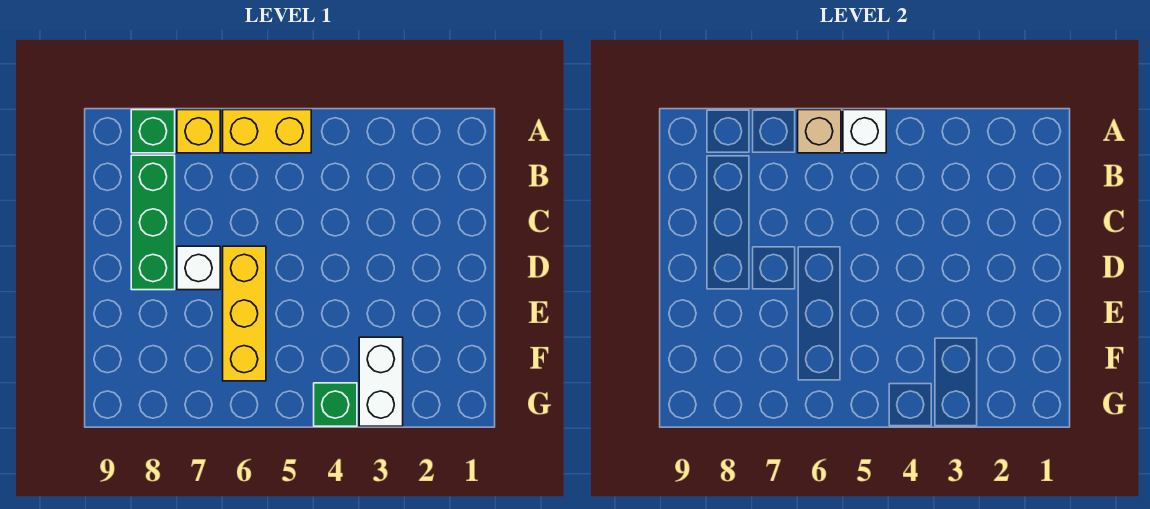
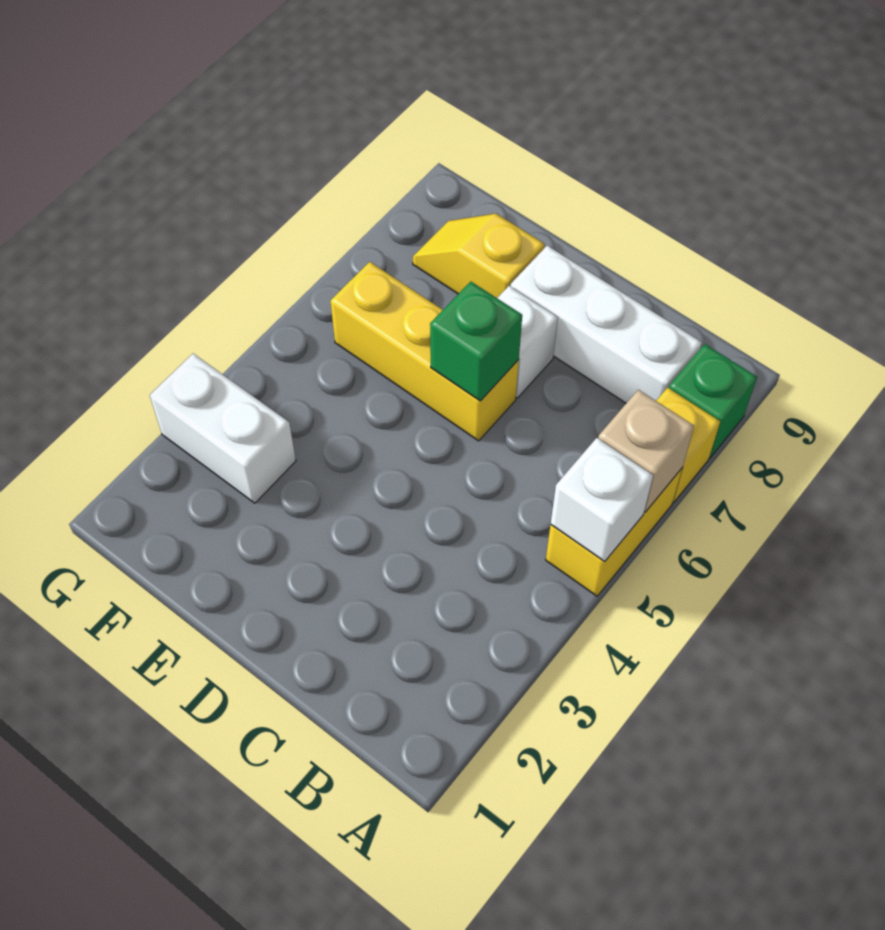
green brick B8:D8 level 1 -> white brick B8:D8 level 1
none -> yellow slope E8:F8 level 1 top E
green brick G4 level 1 -> green brick D6 level 2

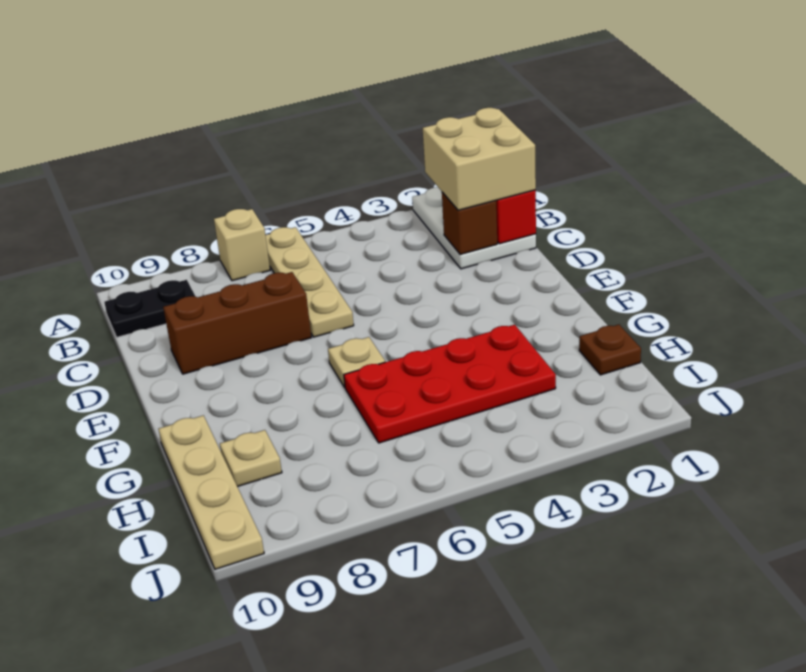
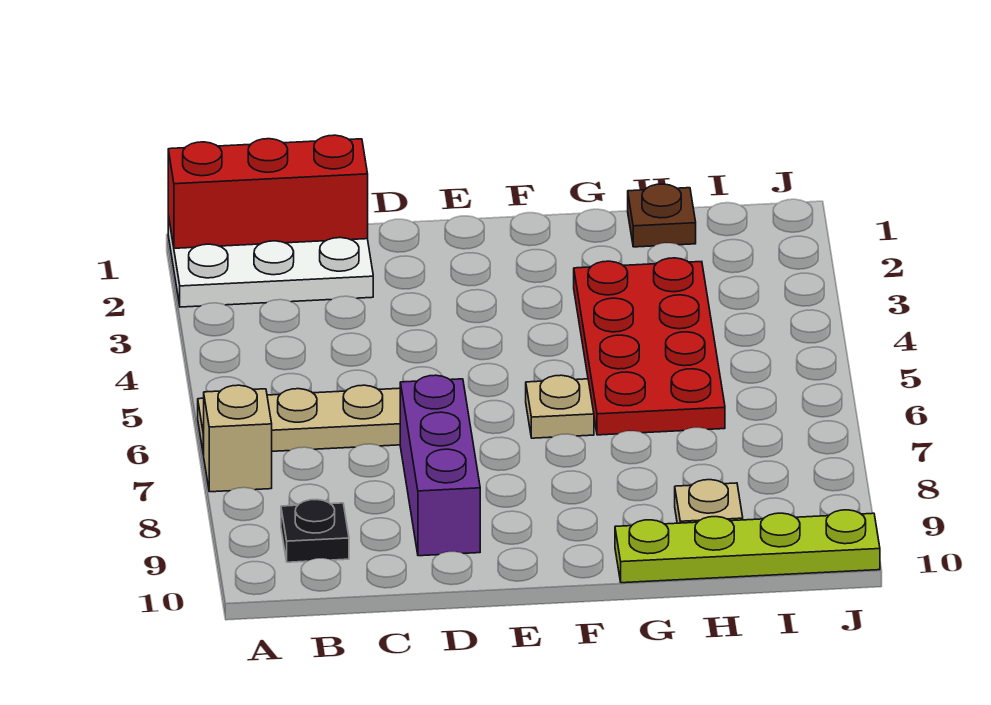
tan brick B1:C2 level 3 -> none
black plate B9:B10 level 1 -> black plate B9 level 1
brown brick C2 level 2 -> none
brown brick D7:D9 level 1 -> purple brick D7:D9 level 1
tan plate G10:J10 level 1 -> lime plate G10:J10 level 1

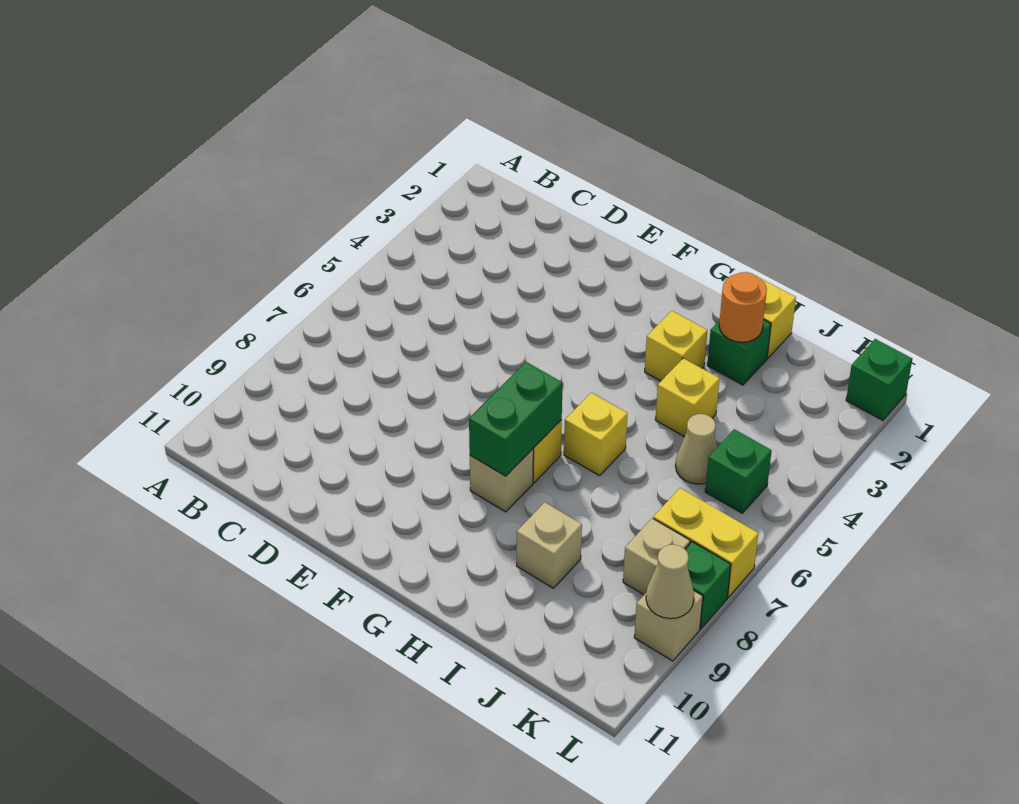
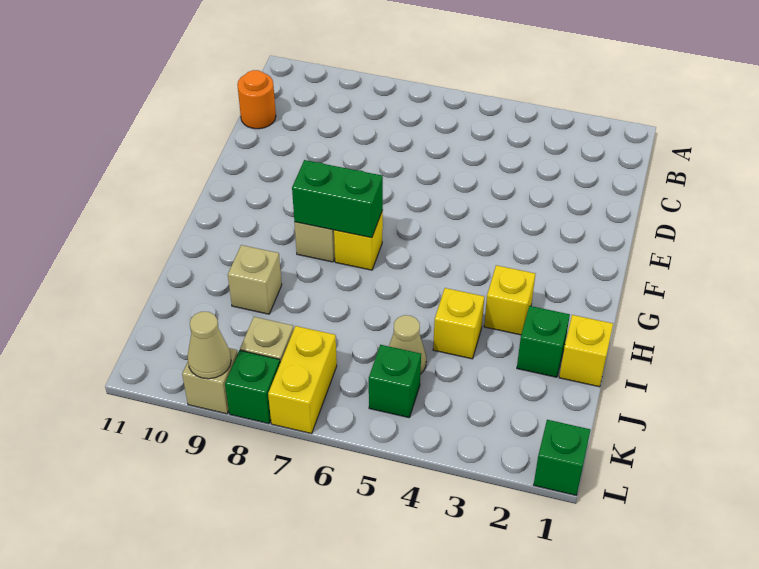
yellow brick H6 level 1 -> none
orange round brick I2 level 2 -> orange round brick C11 level 1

_ _ _

- _WHAT TO PRODUCE_: Please copy every line in the entries where "yellow" appears.

- _THE ANSWER_:
none -> yellow slope E8:F8 level 1 top E
yellow brick H6 level 1 -> none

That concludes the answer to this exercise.